Supplied material Start Marker

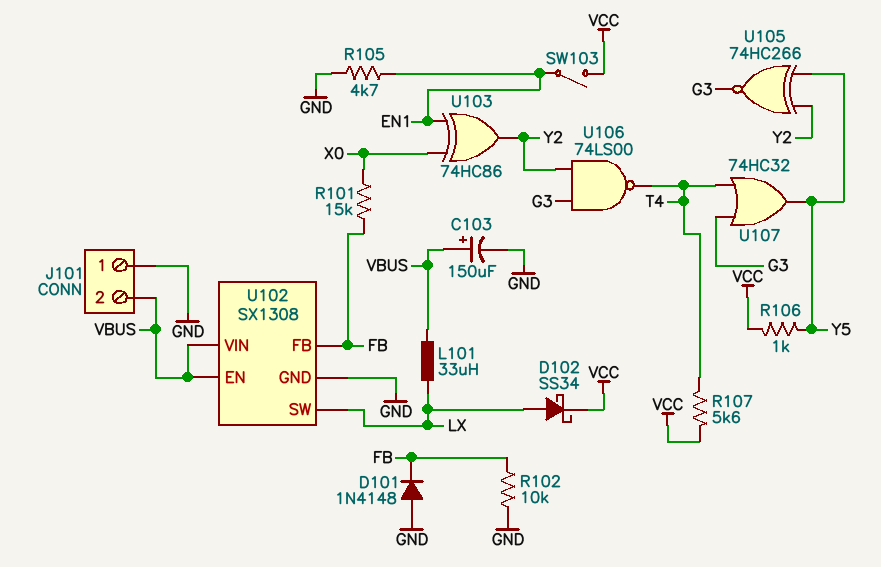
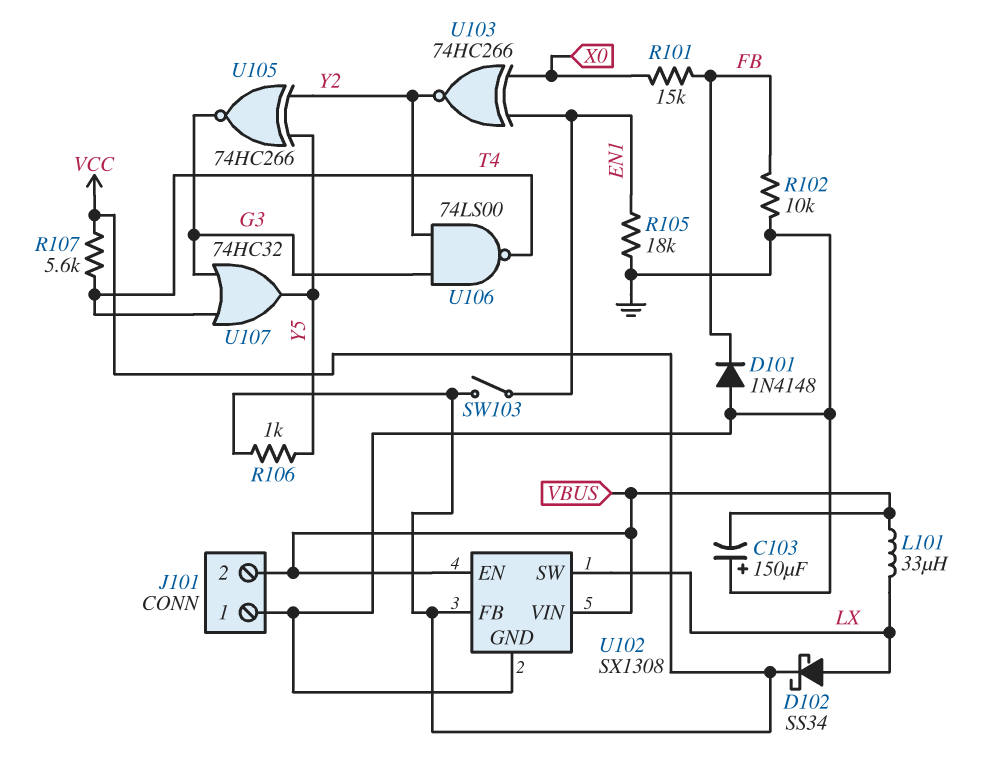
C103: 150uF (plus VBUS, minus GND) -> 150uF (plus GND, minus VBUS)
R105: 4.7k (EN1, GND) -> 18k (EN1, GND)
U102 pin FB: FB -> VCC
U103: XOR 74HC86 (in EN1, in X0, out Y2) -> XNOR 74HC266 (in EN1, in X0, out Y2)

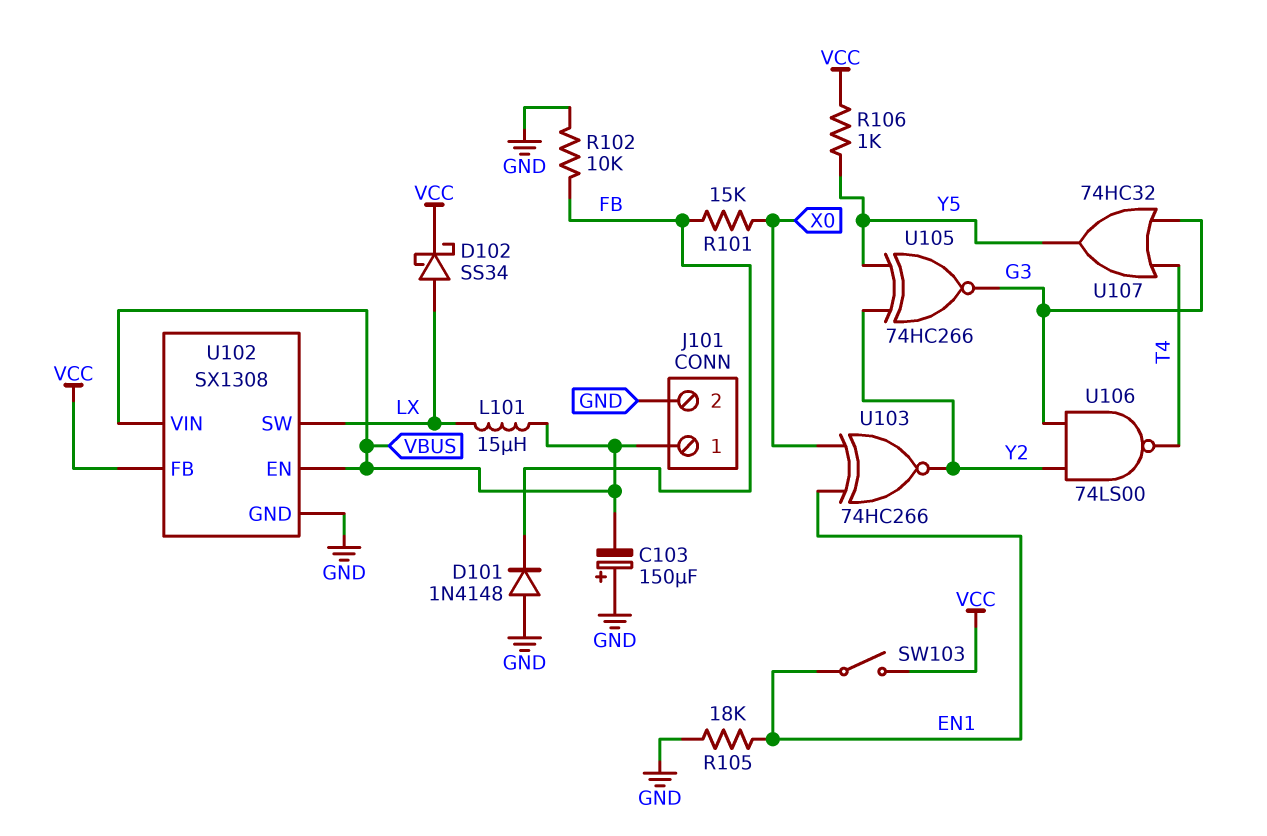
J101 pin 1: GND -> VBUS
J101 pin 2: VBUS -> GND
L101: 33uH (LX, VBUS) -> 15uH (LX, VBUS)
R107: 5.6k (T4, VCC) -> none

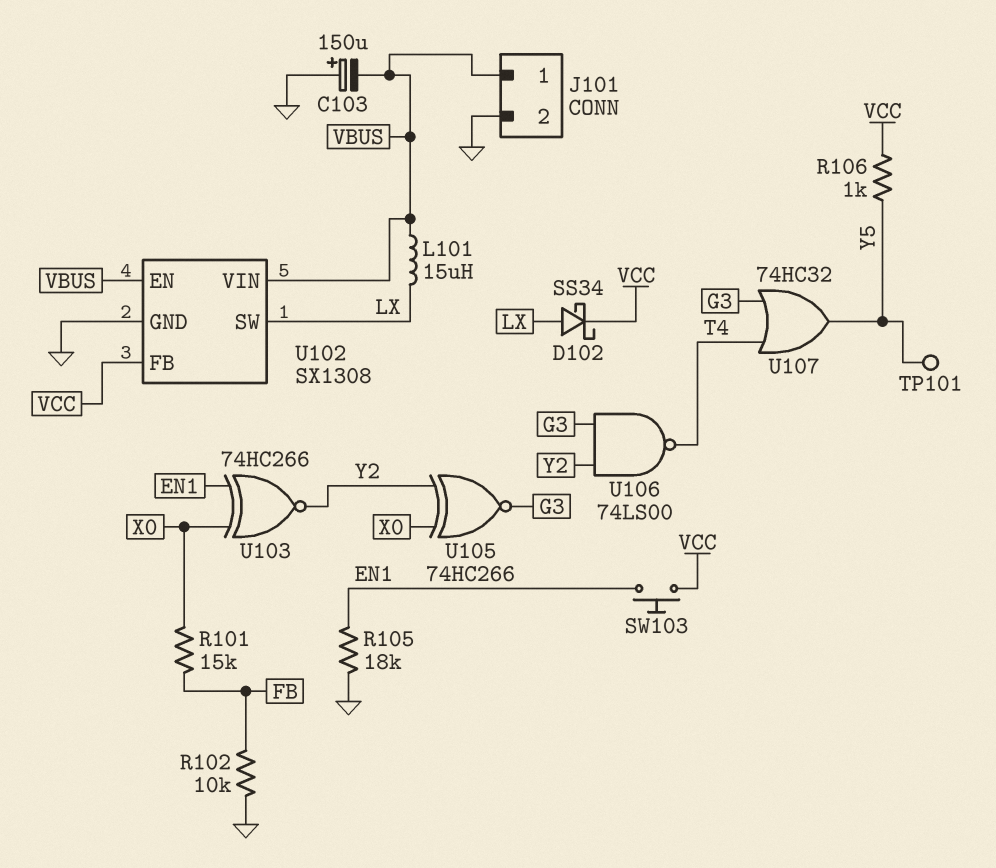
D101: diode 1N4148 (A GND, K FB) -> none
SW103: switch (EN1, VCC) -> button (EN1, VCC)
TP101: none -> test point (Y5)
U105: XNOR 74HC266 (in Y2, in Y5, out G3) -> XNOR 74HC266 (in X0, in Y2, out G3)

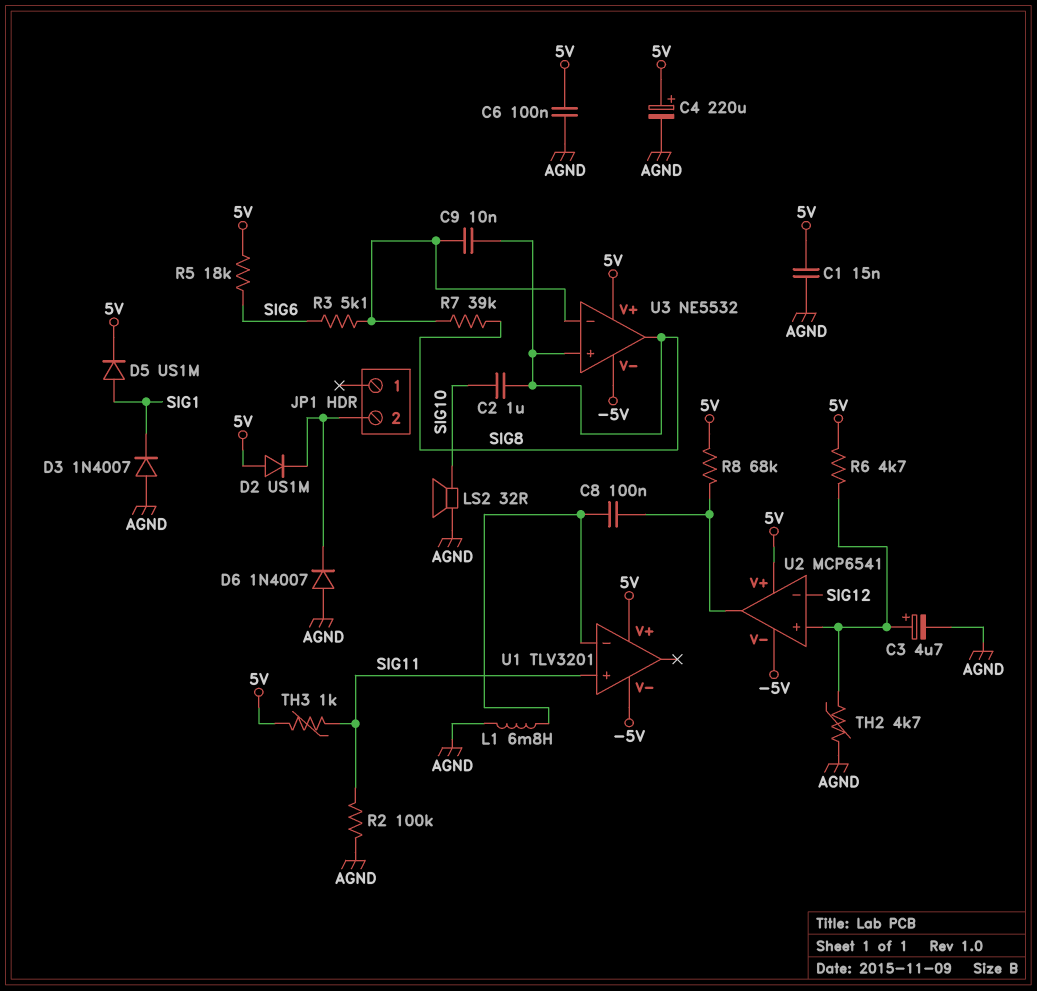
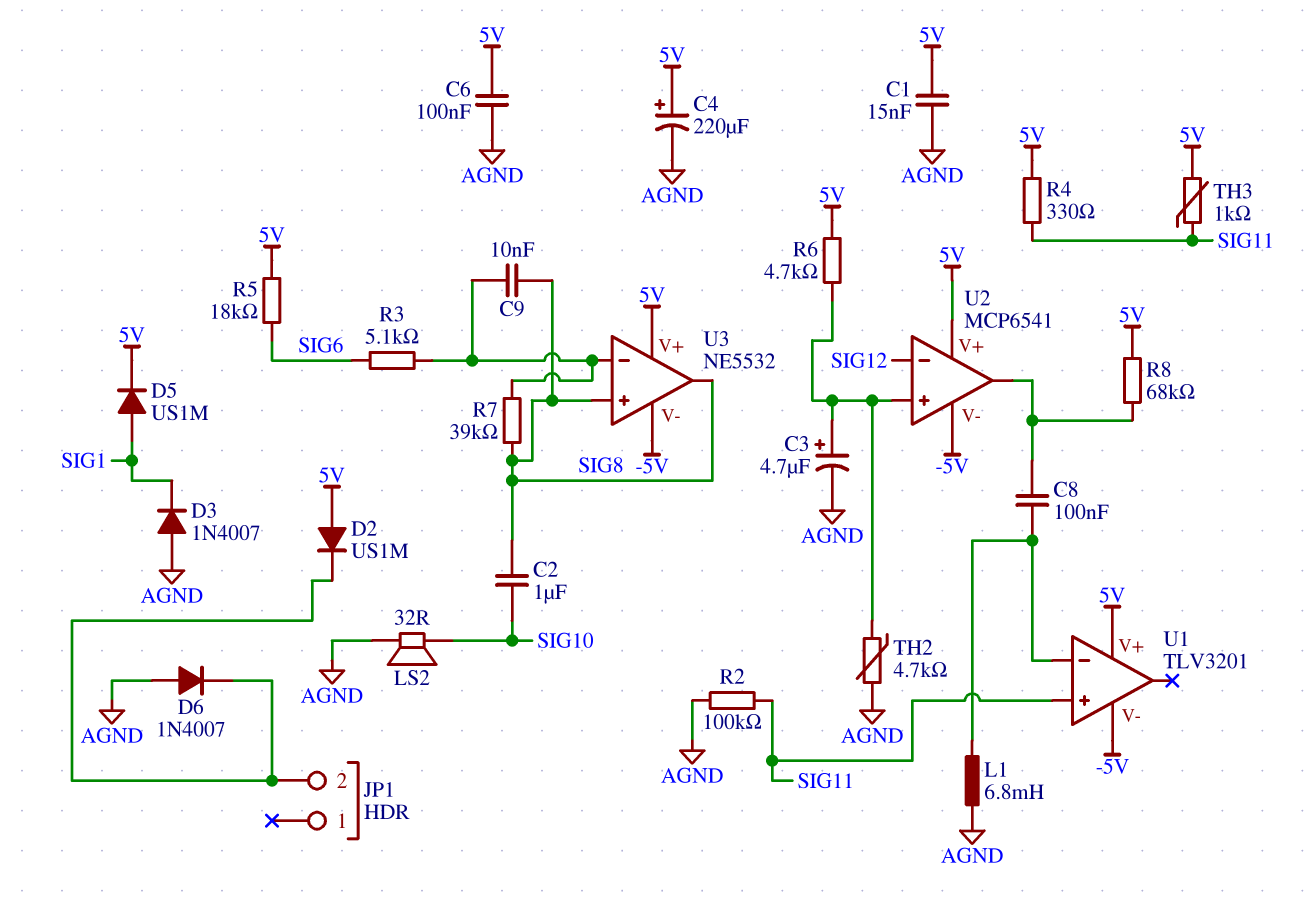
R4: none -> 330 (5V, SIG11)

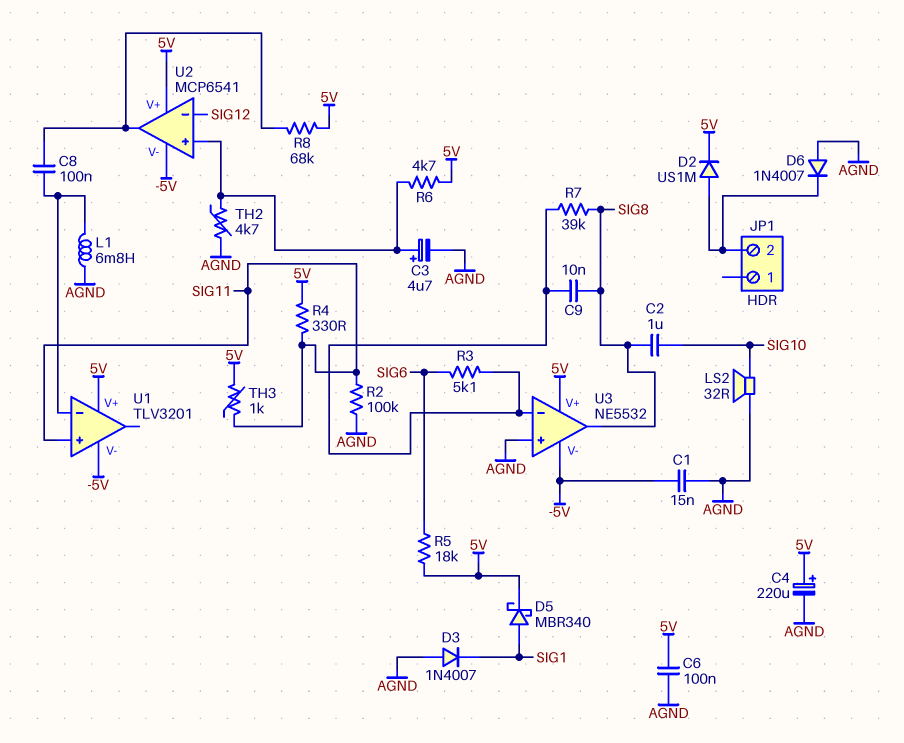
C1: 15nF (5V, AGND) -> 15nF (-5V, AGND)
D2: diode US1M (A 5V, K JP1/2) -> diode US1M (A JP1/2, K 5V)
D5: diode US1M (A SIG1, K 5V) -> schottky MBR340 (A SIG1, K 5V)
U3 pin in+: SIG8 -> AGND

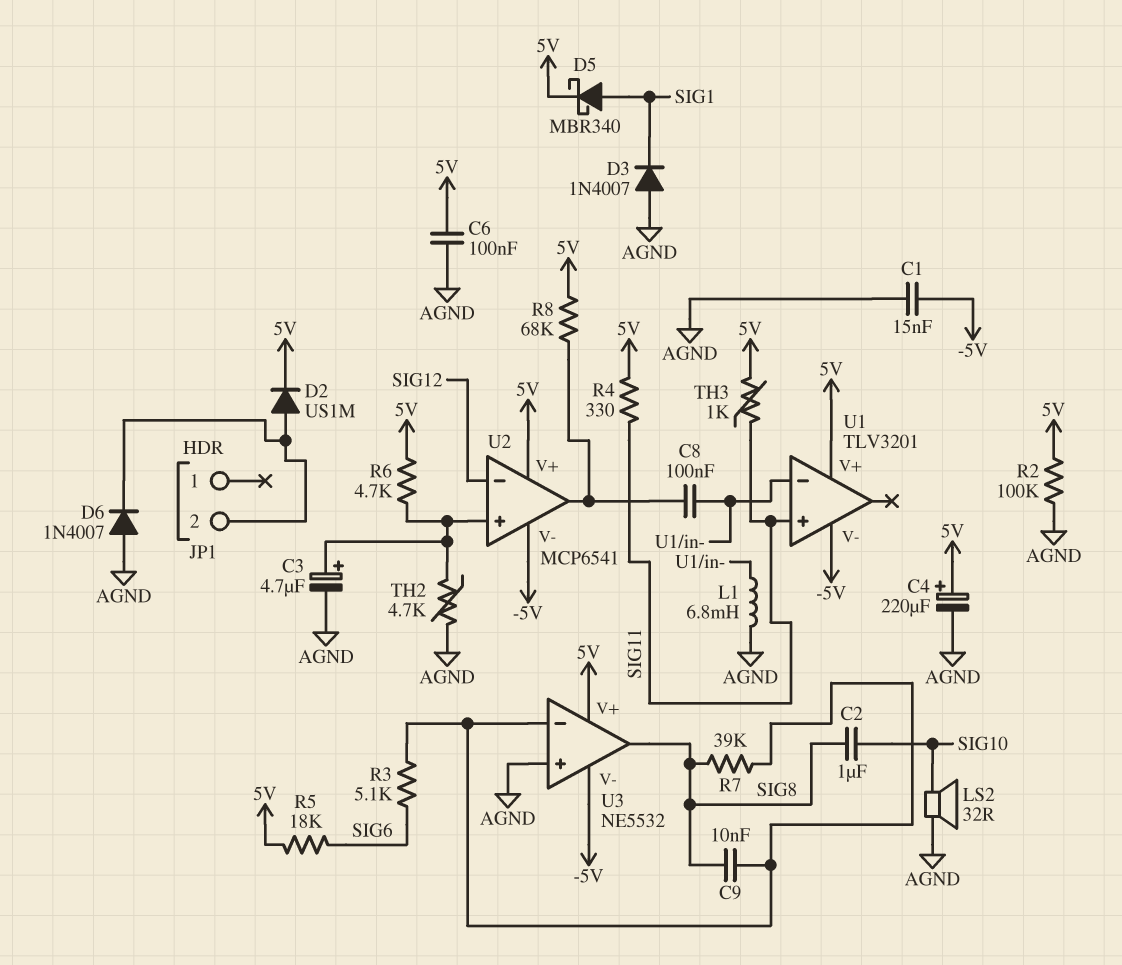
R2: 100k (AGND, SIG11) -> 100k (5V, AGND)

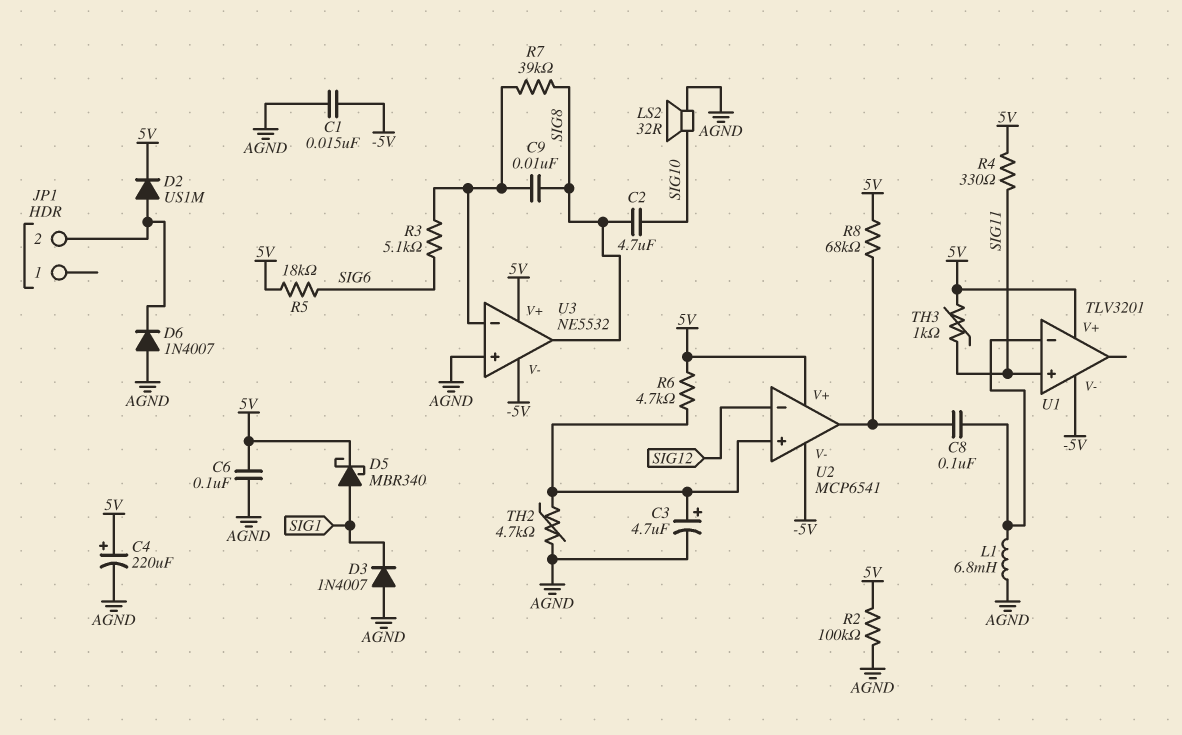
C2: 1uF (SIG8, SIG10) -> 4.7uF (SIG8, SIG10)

Supplied material End Marker

Your instructions
Every line from the one with "C1: 15nF (5V, AGND) -> 15nF (-5V, AGND)" through the end of the records above belongs in the answer, copied exactly; no picture does.

Answer for the task
C1: 15nF (5V, AGND) -> 15nF (-5V, AGND)
D2: diode US1M (A 5V, K JP1/2) -> diode US1M (A JP1/2, K 5V)
D5: diode US1M (A SIG1, K 5V) -> schottky MBR340 (A SIG1, K 5V)
U3 pin in+: SIG8 -> AGND

R2: 100k (AGND, SIG11) -> 100k (5V, AGND)

C2: 1uF (SIG8, SIG10) -> 4.7uF (SIG8, SIG10)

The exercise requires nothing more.